The task: Write out the stretch of lines below that begins at the line with "RFID2 pin SS: B12 -> A6" and ends at the line with "SD1 pin MISO: GP26 -> GP16", including both, exactly as given and nothing more.

Extracted data entries:
Segment Open
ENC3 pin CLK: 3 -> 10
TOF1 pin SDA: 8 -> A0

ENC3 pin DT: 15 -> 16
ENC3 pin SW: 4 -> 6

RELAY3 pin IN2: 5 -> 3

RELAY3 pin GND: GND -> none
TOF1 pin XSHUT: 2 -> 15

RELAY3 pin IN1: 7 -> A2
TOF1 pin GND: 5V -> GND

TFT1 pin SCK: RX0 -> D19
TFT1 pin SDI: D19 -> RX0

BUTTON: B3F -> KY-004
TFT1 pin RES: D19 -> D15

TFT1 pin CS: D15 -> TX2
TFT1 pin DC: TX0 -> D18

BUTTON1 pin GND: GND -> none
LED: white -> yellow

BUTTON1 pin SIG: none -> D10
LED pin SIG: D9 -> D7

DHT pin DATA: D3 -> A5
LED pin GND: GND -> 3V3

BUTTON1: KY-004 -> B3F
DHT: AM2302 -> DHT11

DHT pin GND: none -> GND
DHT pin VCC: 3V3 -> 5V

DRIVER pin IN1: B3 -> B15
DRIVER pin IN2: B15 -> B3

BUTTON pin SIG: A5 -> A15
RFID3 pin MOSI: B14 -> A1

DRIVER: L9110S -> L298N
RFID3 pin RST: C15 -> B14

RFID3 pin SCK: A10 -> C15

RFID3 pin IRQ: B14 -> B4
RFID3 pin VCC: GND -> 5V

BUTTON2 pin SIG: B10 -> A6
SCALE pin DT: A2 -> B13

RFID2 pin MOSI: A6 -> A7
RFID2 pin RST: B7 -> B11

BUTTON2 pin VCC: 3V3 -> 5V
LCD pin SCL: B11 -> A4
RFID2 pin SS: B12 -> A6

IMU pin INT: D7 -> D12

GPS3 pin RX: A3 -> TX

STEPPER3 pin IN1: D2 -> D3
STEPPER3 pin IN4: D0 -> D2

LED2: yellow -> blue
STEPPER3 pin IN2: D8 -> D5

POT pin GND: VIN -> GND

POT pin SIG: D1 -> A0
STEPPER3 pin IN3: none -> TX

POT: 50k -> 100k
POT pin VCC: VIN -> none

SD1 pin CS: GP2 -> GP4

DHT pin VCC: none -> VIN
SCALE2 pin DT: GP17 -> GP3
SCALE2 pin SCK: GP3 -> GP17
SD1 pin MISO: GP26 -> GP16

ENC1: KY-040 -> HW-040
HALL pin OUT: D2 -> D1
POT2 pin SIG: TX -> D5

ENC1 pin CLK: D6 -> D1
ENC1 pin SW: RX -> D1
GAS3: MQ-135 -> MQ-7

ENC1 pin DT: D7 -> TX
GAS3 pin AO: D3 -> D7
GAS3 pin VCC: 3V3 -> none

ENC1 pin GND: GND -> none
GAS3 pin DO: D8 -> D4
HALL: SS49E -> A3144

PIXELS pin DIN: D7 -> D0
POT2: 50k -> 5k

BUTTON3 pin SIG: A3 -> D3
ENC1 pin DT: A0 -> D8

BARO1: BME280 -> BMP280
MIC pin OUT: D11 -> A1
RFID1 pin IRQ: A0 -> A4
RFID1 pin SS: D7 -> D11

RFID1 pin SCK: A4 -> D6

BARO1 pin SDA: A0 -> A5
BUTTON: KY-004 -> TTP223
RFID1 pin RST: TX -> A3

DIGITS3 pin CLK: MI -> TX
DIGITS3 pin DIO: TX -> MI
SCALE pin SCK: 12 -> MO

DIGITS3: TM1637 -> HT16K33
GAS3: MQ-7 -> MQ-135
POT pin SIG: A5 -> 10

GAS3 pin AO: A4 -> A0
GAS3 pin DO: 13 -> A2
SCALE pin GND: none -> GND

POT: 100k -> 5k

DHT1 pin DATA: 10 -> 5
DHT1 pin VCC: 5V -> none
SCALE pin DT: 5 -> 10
Segment Closed
Written answer:
RFID2 pin SS: B12 -> A6

IMU pin INT: D7 -> D12

GPS3 pin RX: A3 -> TX

STEPPER3 pin IN1: D2 -> D3
STEPPER3 pin IN4: D0 -> D2

LED2: yellow -> blue
STEPPER3 pin IN2: D8 -> D5

POT pin GND: VIN -> GND

POT pin SIG: D1 -> A0
STEPPER3 pin IN3: none -> TX

POT: 50k -> 100k
POT pin VCC: VIN -> none

SD1 pin CS: GP2 -> GP4

DHT pin VCC: none -> VIN
SCALE2 pin DT: GP17 -> GP3
SCALE2 pin SCK: GP3 -> GP17
SD1 pin MISO: GP26 -> GP16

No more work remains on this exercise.